# Task statement
Down to the final line, print the records below exactly and without pictures.

---+---

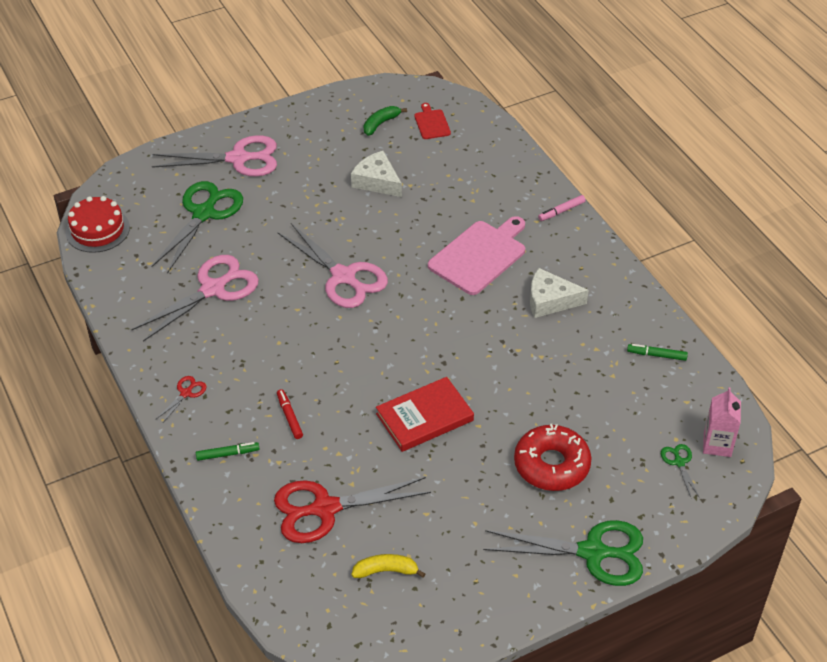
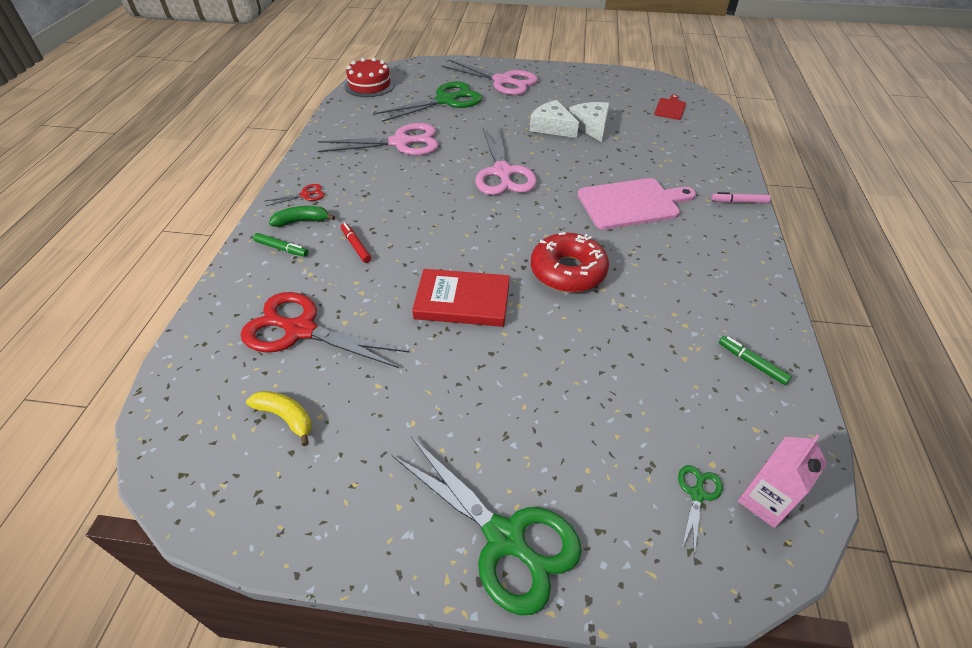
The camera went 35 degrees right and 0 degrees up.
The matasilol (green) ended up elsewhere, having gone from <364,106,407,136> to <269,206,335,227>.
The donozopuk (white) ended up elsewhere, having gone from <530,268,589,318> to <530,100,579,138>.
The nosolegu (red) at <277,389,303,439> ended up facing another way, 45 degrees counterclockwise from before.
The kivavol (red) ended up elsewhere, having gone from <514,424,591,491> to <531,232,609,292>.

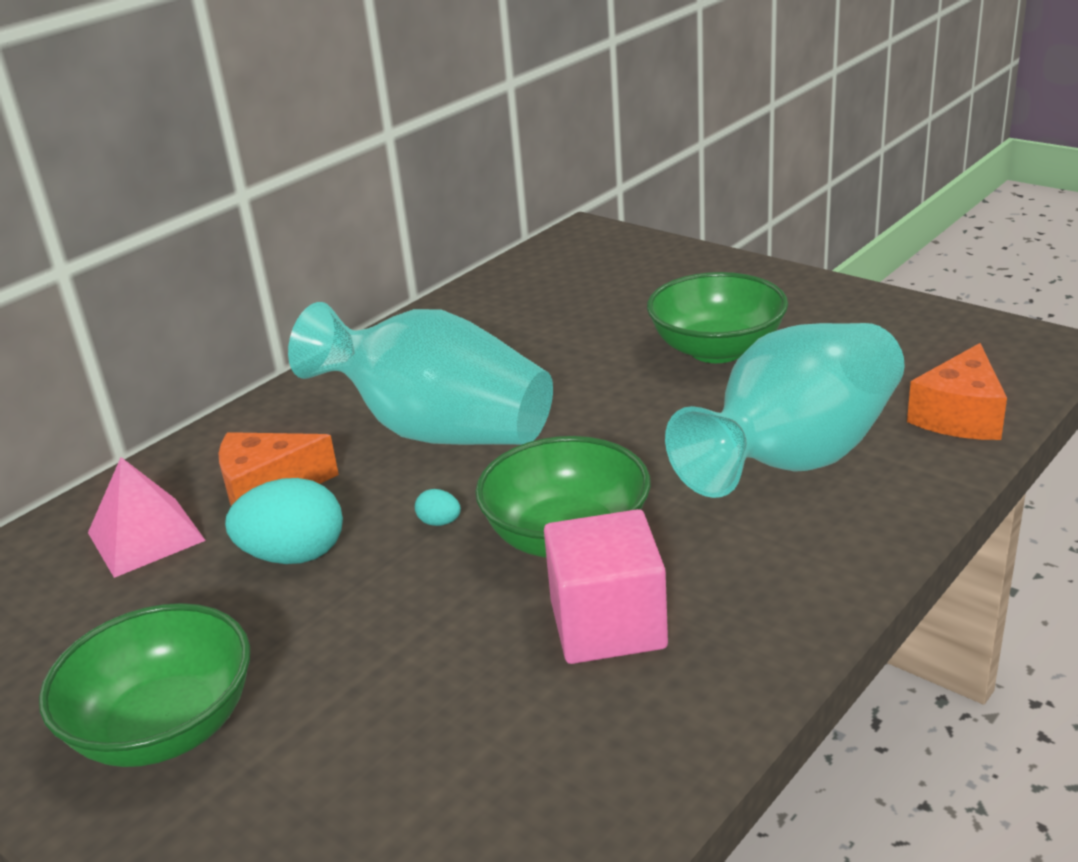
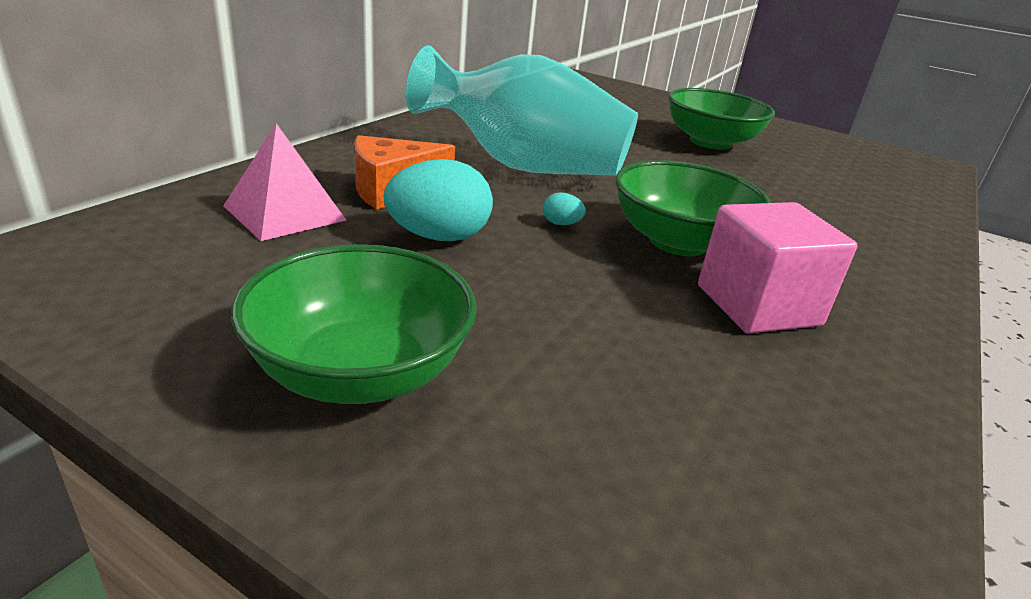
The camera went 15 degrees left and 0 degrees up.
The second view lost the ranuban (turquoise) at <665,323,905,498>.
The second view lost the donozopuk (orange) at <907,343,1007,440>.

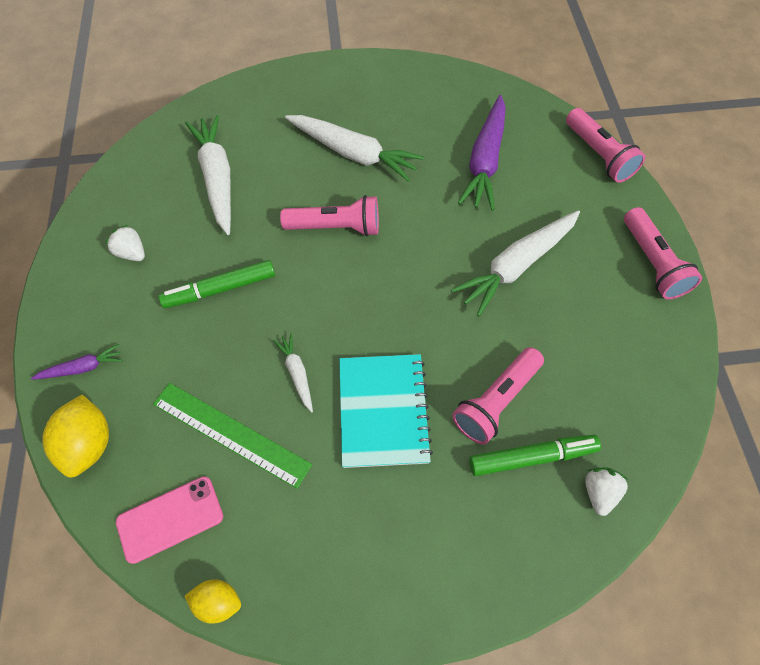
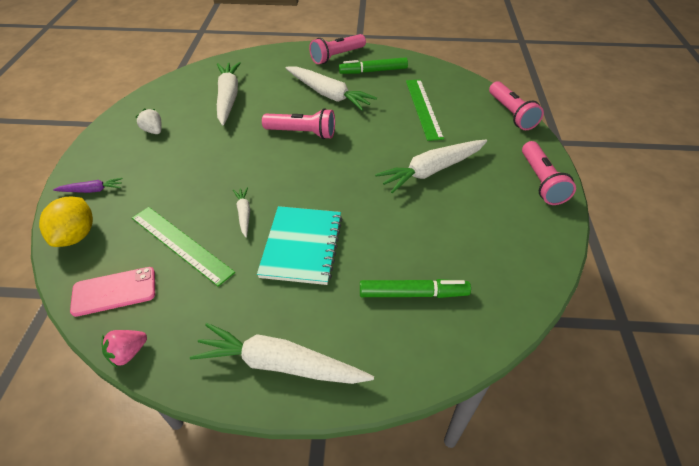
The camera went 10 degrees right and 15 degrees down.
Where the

---+---

# Solution below
The camera went 35 degrees right and 0 degrees up.
The matasilol (green) ended up elsewhere, having gone from <364,106,407,136> to <269,206,335,227>.
The donozopuk (white) ended up elsewhere, having gone from <530,268,589,318> to <530,100,579,138>.
The nosolegu (red) at <277,389,303,439> ended up facing another way, 45 degrees counterclockwise from before.
The kivavol (red) ended up elsewhere, having gone from <514,424,591,491> to <531,232,609,292>.

The camera went 15 degrees left and 0 degrees up.
The second view lost the ranuban (turquoise) at <665,323,905,498>.
The second view lost the donozopuk (orange) at <907,343,1007,440>.

The camera went 10 degrees right and 15 degrees down.
Where the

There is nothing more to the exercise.